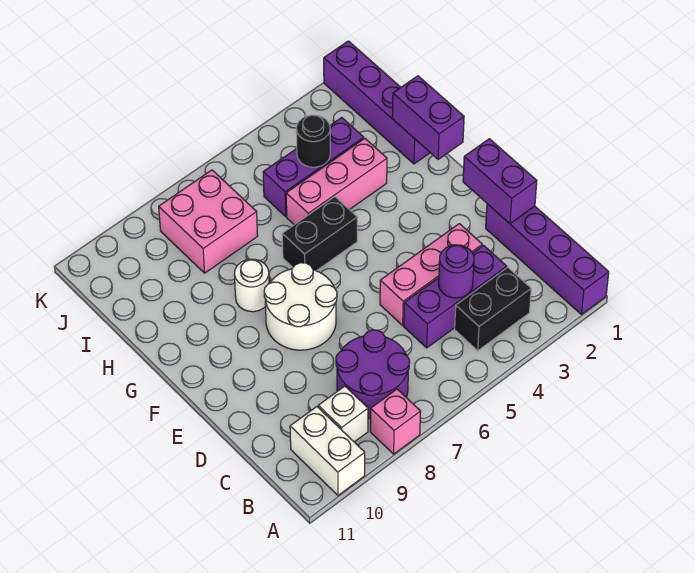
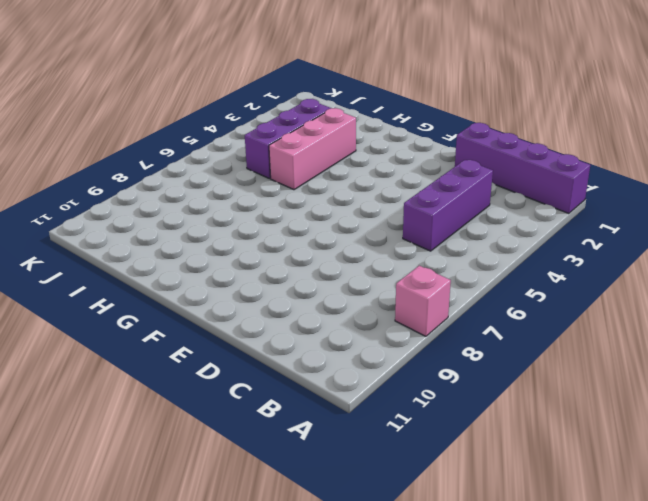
none -> white 1x2 brick [290,407,365,495]
none -> black 1x2 brick [455,267,531,351]
none -> purple 2x2 round brick [336,330,410,419]

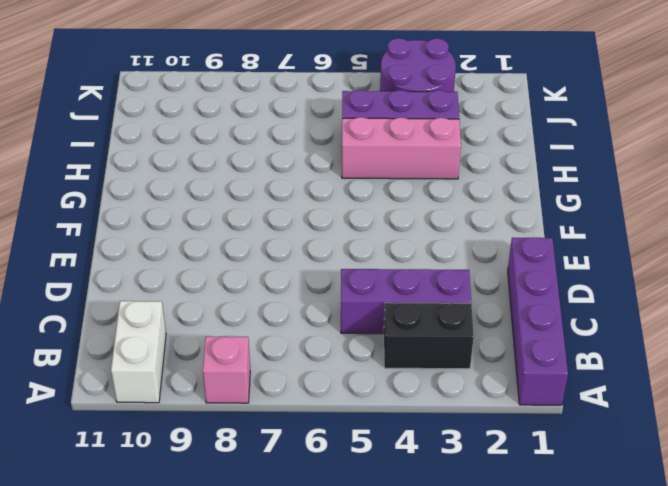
purple 2x2 round brick [380,38,456,92] -> purple 2x2 round brick moved to [336,330,410,419]
none -> white 1x1 brick [318,386,368,442]
none -> pink 1x3 brick [380,224,482,325]
none -> white 2x2 round brick [264,263,337,350]

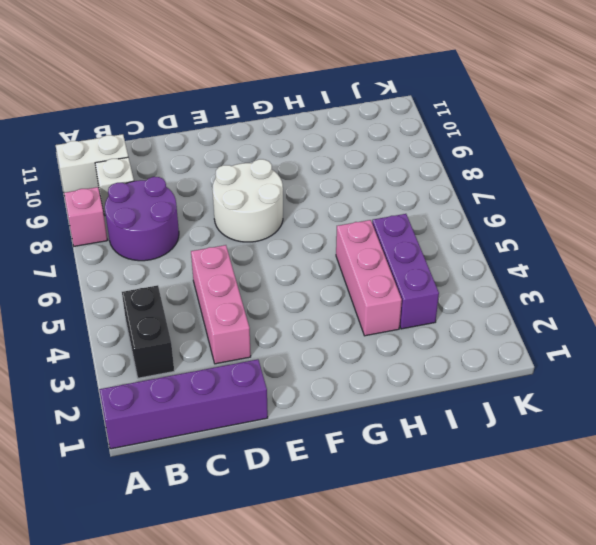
none -> purple 1x3 brick [404,245,507,348]
none -> black 1x2 brick [282,197,357,271]
none -> white 1x1 round brick [234,259,269,312]

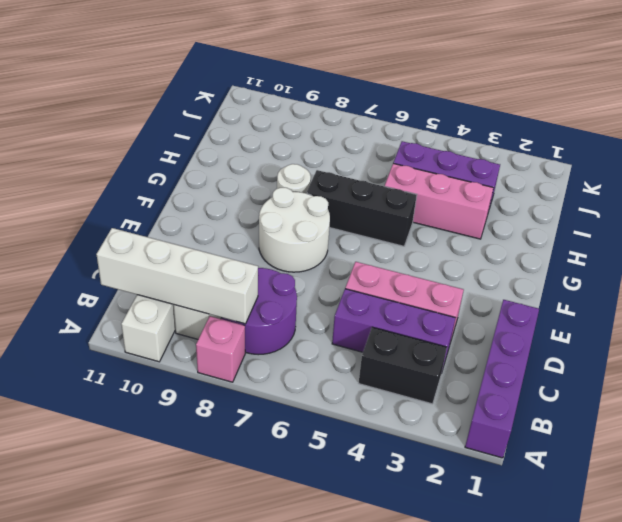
white 1x4 brick [96,228,258,324] -> none
black 1x3 brick [307,170,417,246] -> black 1x2 brick [282,197,357,271]
none -> purple 1x4 brick [324,41,430,164]
none -> pink 2x2 brick [159,170,258,273]
none -> purple 1x1 round brick [439,245,474,298]

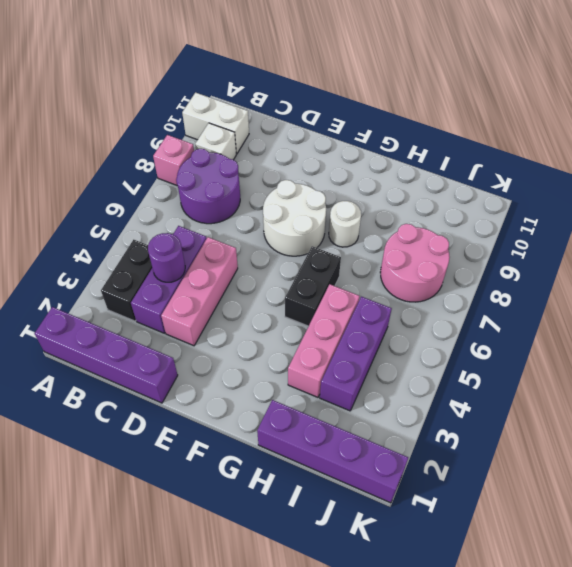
pink 2x2 round brick [380,224,450,302] -> pink 2x2 brick [159,170,258,273]
none -> purple 1x2 brick [463,139,537,224]
none -> purple 1x2 brick [392,76,464,159]
none -> black 1x1 round brick [296,115,330,167]

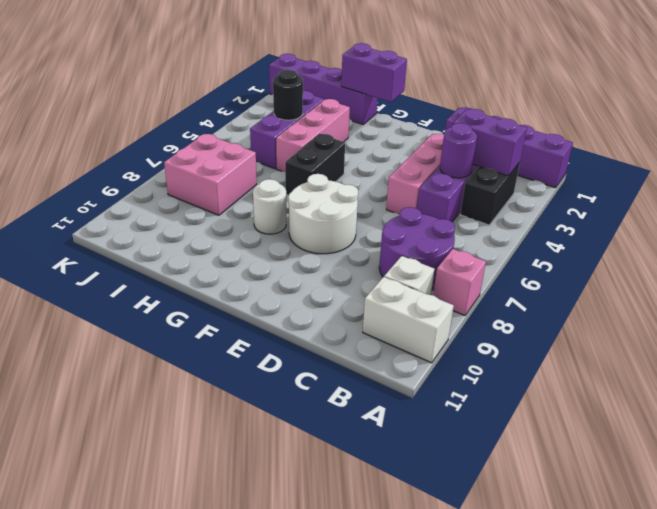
purple 1x2 brick [453,109,527,176] -> purple 1x2 brick moved to [463,139,537,224]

**********

§ ASSIGNMENT: Please give the number of lines in the listing that include "black", with nothing else.

§ RESULT BELOW: 4